§ WHAT TO PRODUCE
Nothing but an exact reproduction of the records, pictures excluded, should be returned.

******************************

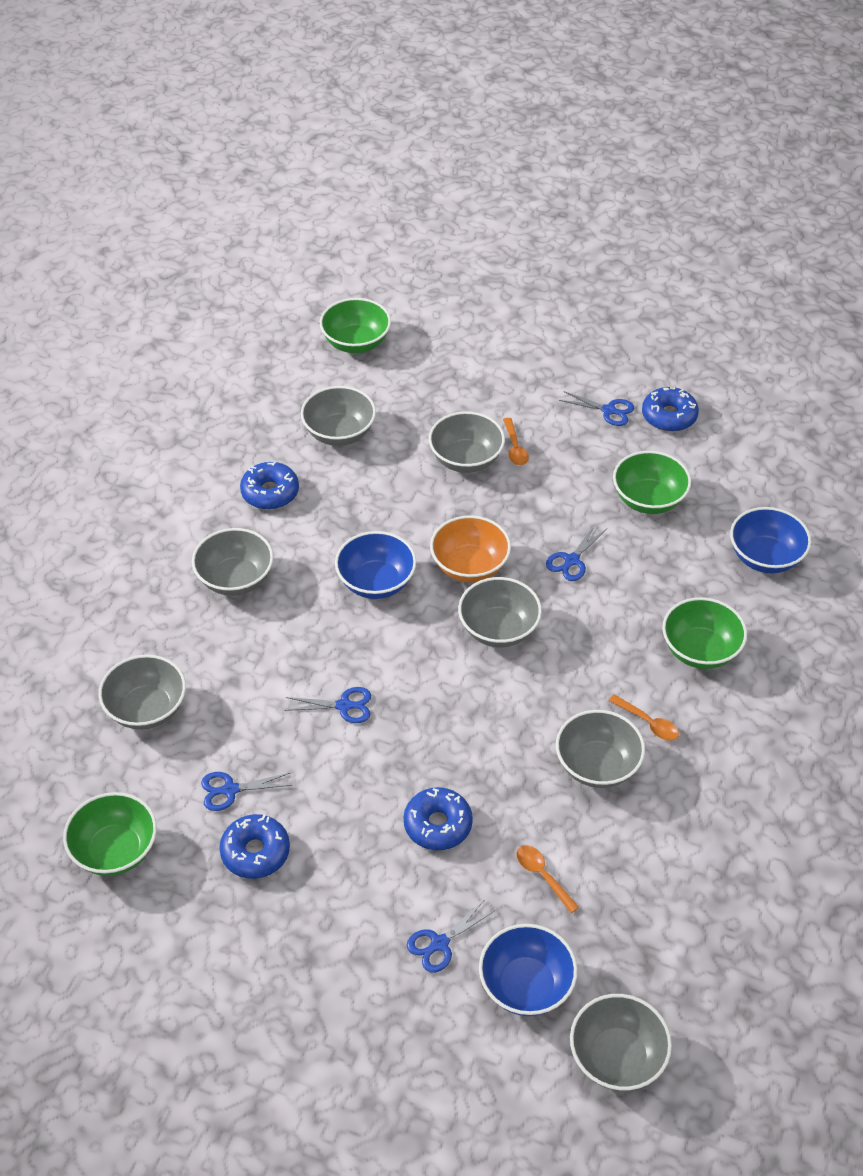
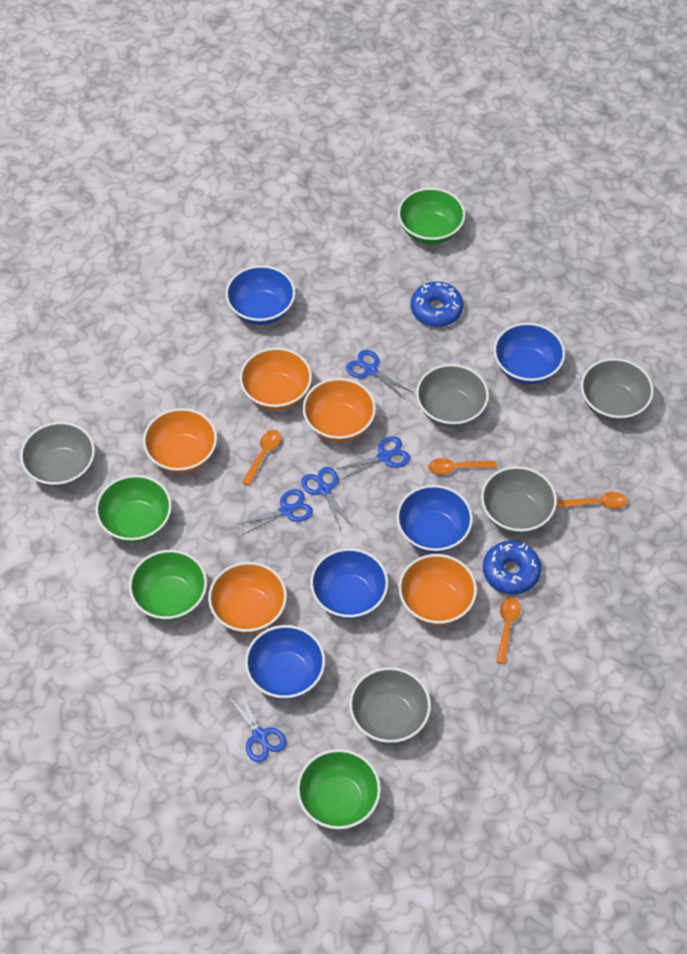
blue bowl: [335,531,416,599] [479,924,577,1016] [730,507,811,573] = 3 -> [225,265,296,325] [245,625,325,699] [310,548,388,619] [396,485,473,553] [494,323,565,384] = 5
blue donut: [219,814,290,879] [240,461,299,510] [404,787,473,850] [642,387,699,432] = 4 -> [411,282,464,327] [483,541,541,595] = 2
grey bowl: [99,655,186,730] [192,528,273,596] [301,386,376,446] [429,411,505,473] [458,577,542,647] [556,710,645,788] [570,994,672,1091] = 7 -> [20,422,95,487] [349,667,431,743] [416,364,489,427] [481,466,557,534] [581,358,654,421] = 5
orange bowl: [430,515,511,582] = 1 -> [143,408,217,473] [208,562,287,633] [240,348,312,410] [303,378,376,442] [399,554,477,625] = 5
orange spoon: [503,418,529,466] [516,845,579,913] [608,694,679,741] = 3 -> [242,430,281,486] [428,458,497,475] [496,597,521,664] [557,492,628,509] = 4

******************************

§ YOUR RESPONSE
blue bowl: [335,531,416,599] [479,924,577,1016] [730,507,811,573] = 3 -> [225,265,296,325] [245,625,325,699] [310,548,388,619] [396,485,473,553] [494,323,565,384] = 5
blue donut: [219,814,290,879] [240,461,299,510] [404,787,473,850] [642,387,699,432] = 4 -> [411,282,464,327] [483,541,541,595] = 2
grey bowl: [99,655,186,730] [192,528,273,596] [301,386,376,446] [429,411,505,473] [458,577,542,647] [556,710,645,788] [570,994,672,1091] = 7 -> [20,422,95,487] [349,667,431,743] [416,364,489,427] [481,466,557,534] [581,358,654,421] = 5
orange bowl: [430,515,511,582] = 1 -> [143,408,217,473] [208,562,287,633] [240,348,312,410] [303,378,376,442] [399,554,477,625] = 5
orange spoon: [503,418,529,466] [516,845,579,913] [608,694,679,741] = 3 -> [242,430,281,486] [428,458,497,475] [496,597,521,664] [557,492,628,509] = 4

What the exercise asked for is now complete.